> What is needed:
Set down, exactly as they stand, the lines from the one containing "S2: button (GND, N1) -> button (GND, N2)" through the last line of the records below, leaving every picture out.

[Source material — start]

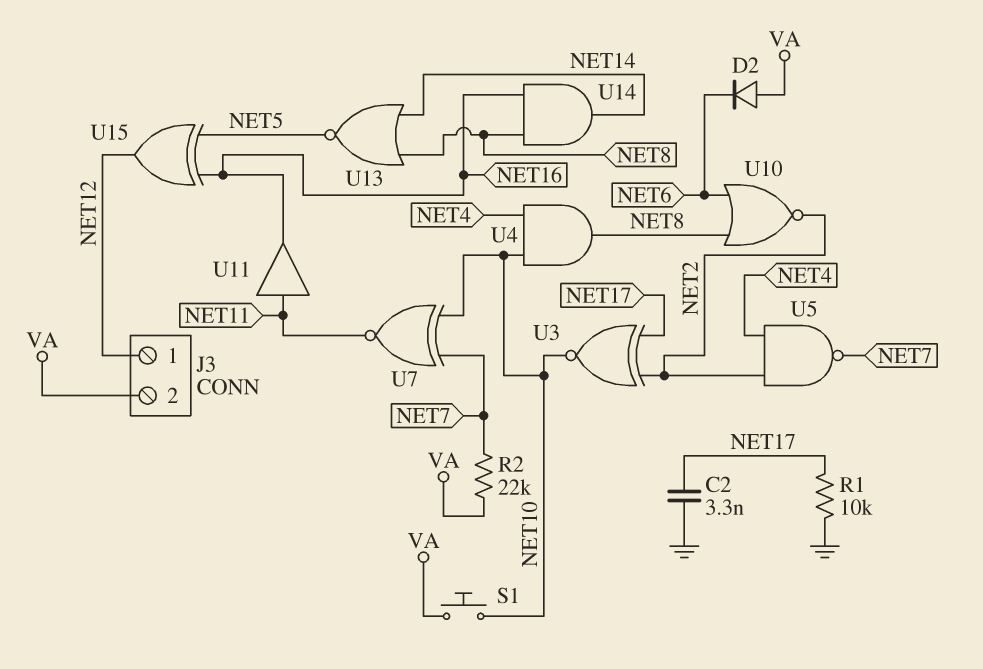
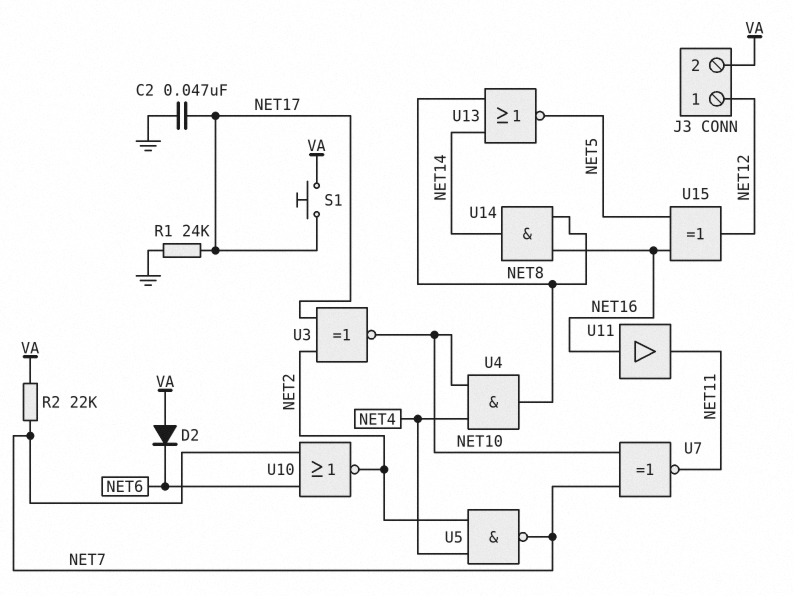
C2: 3.3nF (GND, NET17) -> 47nF (GND, NET17)
R1: 10k (GND, NET17) -> 24k (GND, NET17)
S1: button (NET10, VA) -> button (NET17, VA)
U10: NOR (in NET6, in NET8, out NET2) -> NOR (in NET6, in NET7, out NET2)
U11: buffer (in NET11, out NET16) -> buffer (in NET16, out NET11)

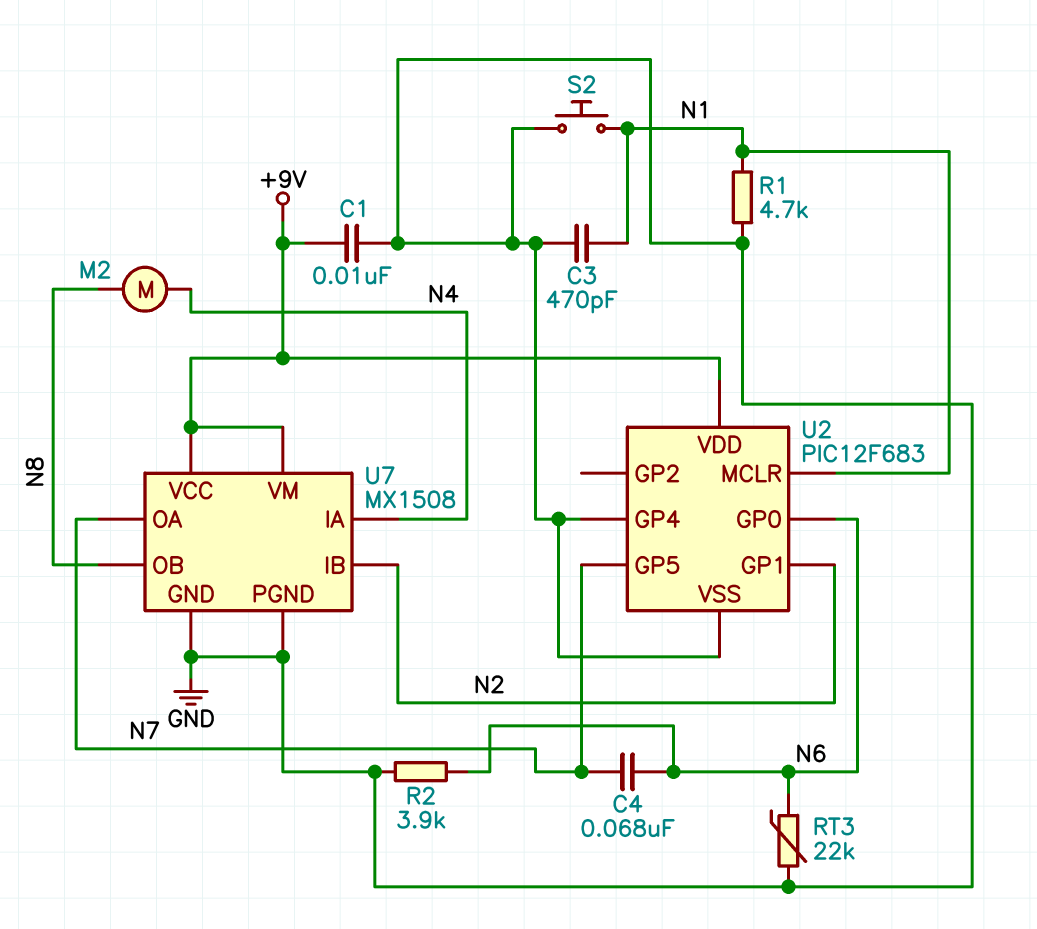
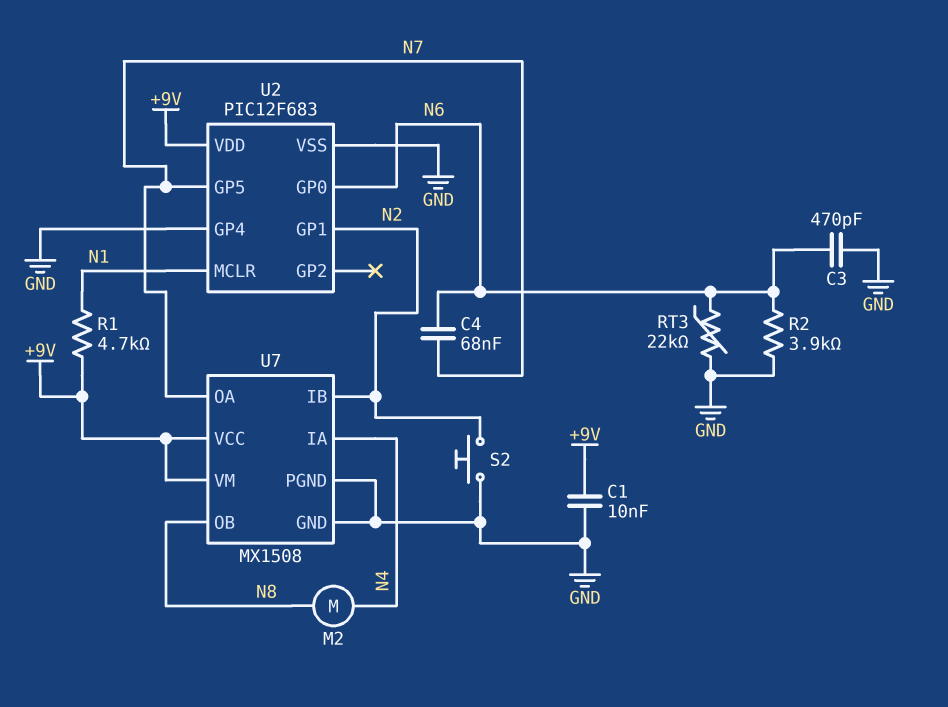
C3: 470pF (GND, N1) -> 470pF (GND, N6)
R1: 4.7k (GND, N1) -> 4.7k (+9V, N1)
S2: button (GND, N1) -> button (GND, N2)

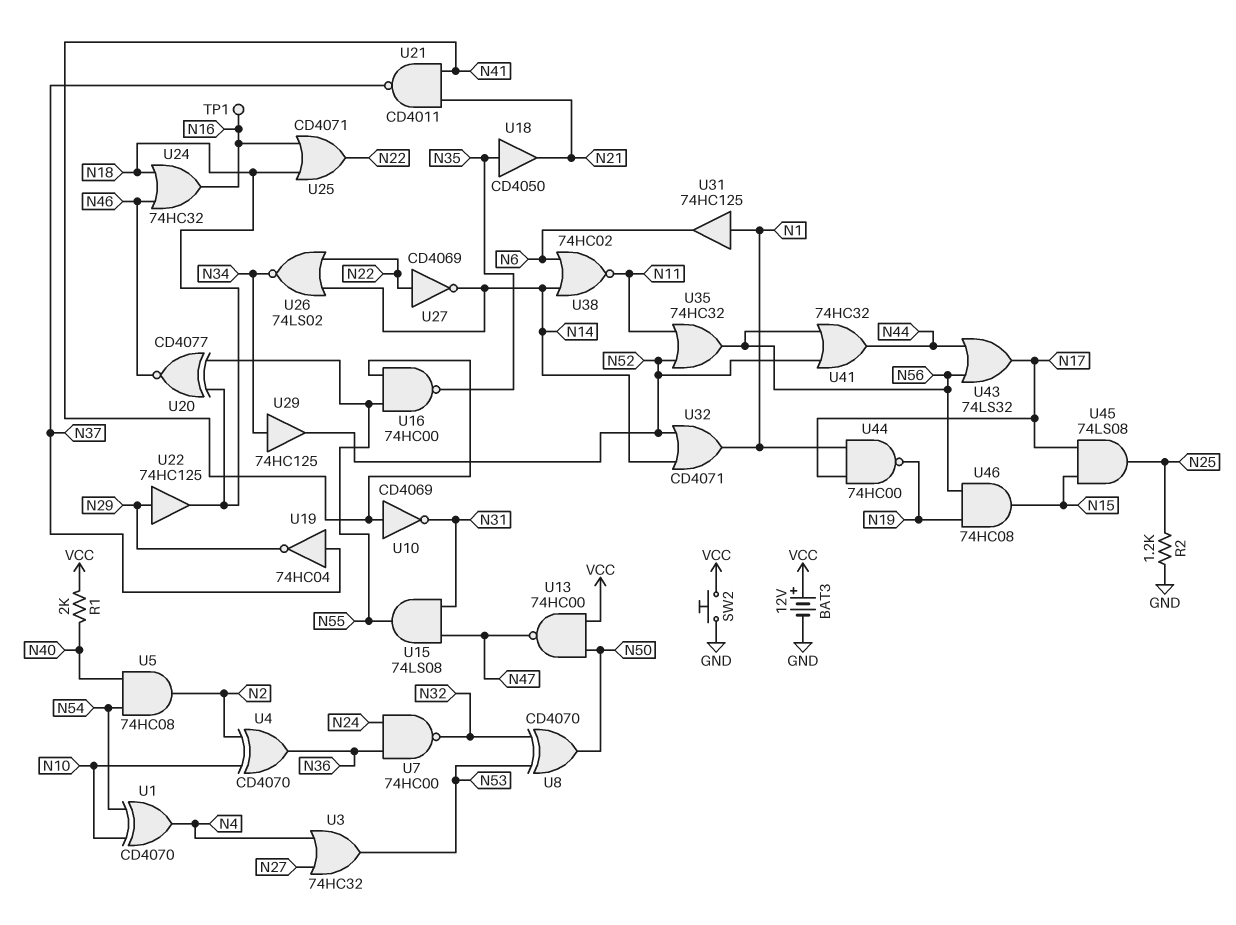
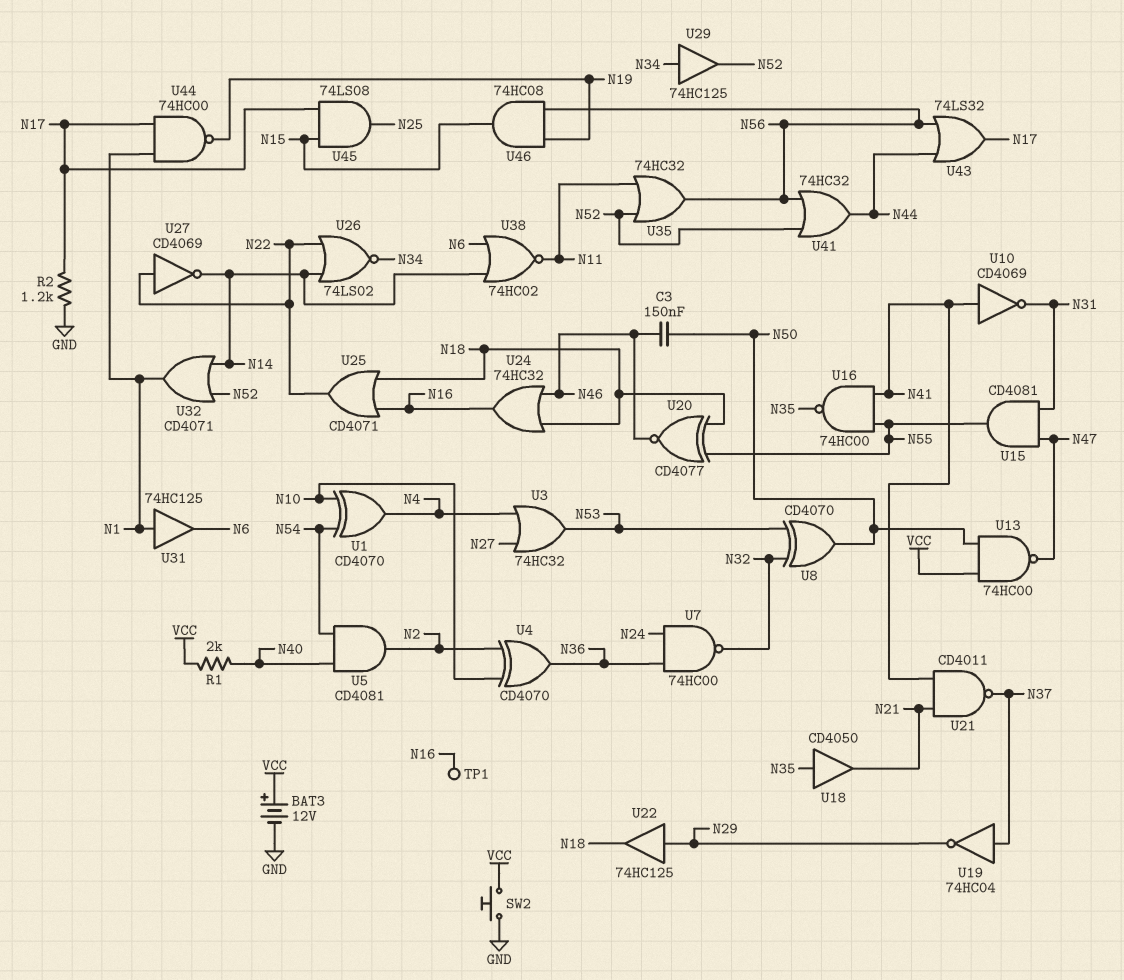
C3: none -> 150nF (N46, N50)
R2: 1.2k (GND, N25) -> 1.2k (GND, N17)
U5: AND 74HC08 (in N40, in N54, out N2) -> AND CD4081 (in N40, in N54, out N2)
U15: AND 74LS08 (in N31, in N47, out N55) -> AND CD4081 (in N31, in N47, out N55)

[Source material — finish]

> Result:
S2: button (GND, N1) -> button (GND, N2)

C3: none -> 150nF (N46, N50)
R2: 1.2k (GND, N25) -> 1.2k (GND, N17)
U5: AND 74HC08 (in N40, in N54, out N2) -> AND CD4081 (in N40, in N54, out N2)
U15: AND 74LS08 (in N31, in N47, out N55) -> AND CD4081 (in N31, in N47, out N55)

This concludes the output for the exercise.